What the task asks :: Exclude the pictures; give every entry again exactly as written.

Data to process ::
BEGIN

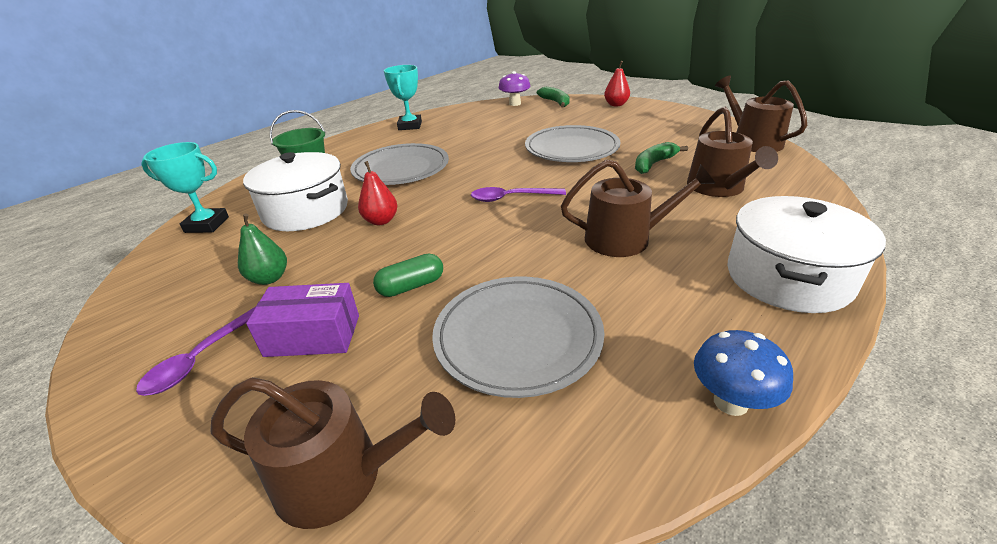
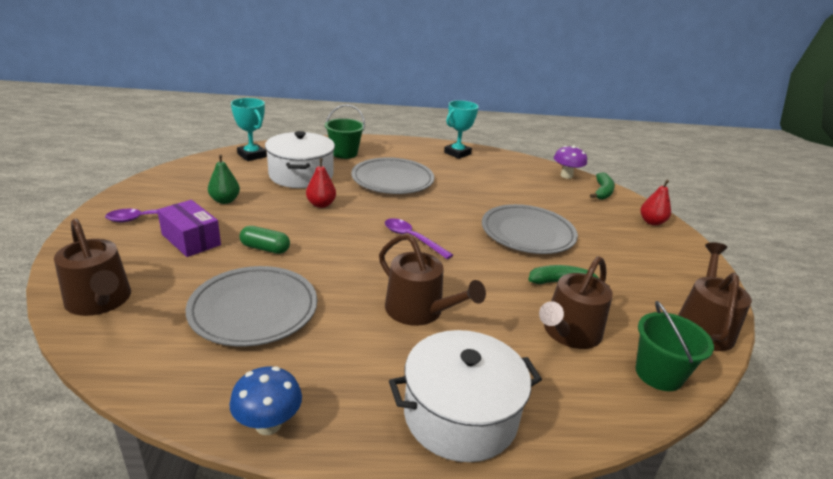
camera: 40 degrees right, 5 degrees down
(793, 177) = (658, 374): none -> green bucket

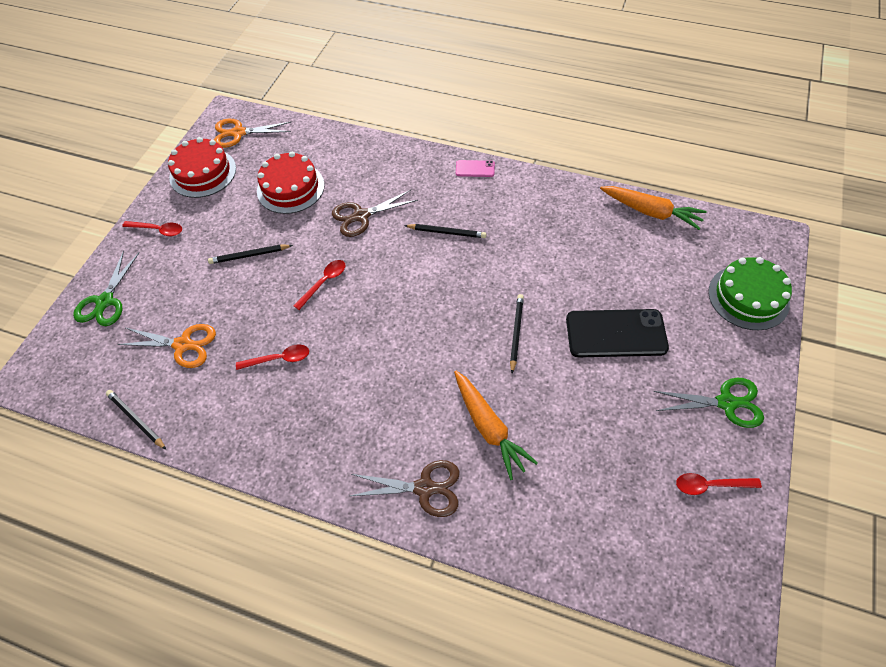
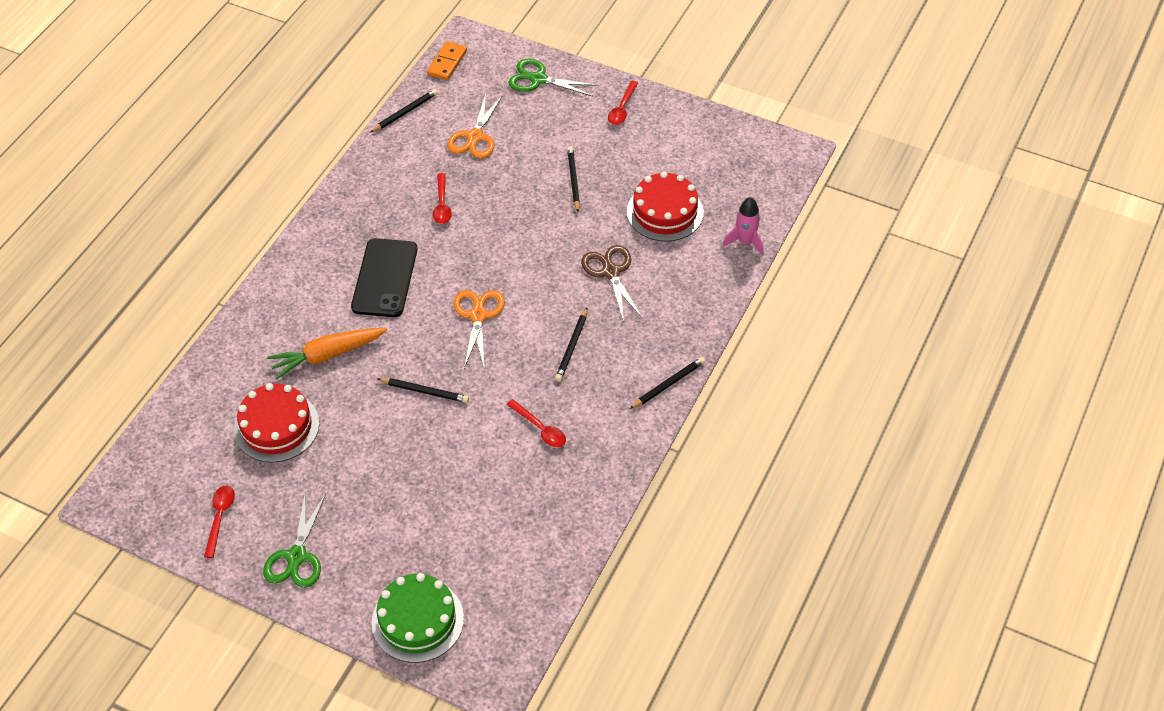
camera: 95 degrees right, 5 degrees down
(61, 391) = (447, 62): none -> orange domino
(203, 173) = (701, 138): red cake -> red cake (276, 426)
(238, 133) = (762, 165): orange scissors -> orange scissors (478, 315)
(323, 137) = (745, 241): none -> pink rocket
(324, 282) = (525, 239): red spoon -> red spoon (540, 428)
(425, 488) = (284, 303): brown scissors -> none
(475, 169) = (668, 384): pink phone -> black pencil
(616, 333) = (402, 478): black phone -> black phone (385, 278)
(651, 212) = (565, 554): orange carrot -> none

END

Solution for this task ::
camera: 40 degrees right, 5 degrees down
(793, 177) = (658, 374): none -> green bucket

camera: 95 degrees right, 5 degrees down
(61, 391) = (447, 62): none -> orange domino
(203, 173) = (701, 138): red cake -> red cake (276, 426)
(238, 133) = (762, 165): orange scissors -> orange scissors (478, 315)
(323, 137) = (745, 241): none -> pink rocket
(324, 282) = (525, 239): red spoon -> red spoon (540, 428)
(425, 488) = (284, 303): brown scissors -> none
(475, 169) = (668, 384): pink phone -> black pencil
(616, 333) = (402, 478): black phone -> black phone (385, 278)
(651, 212) = (565, 554): orange carrot -> none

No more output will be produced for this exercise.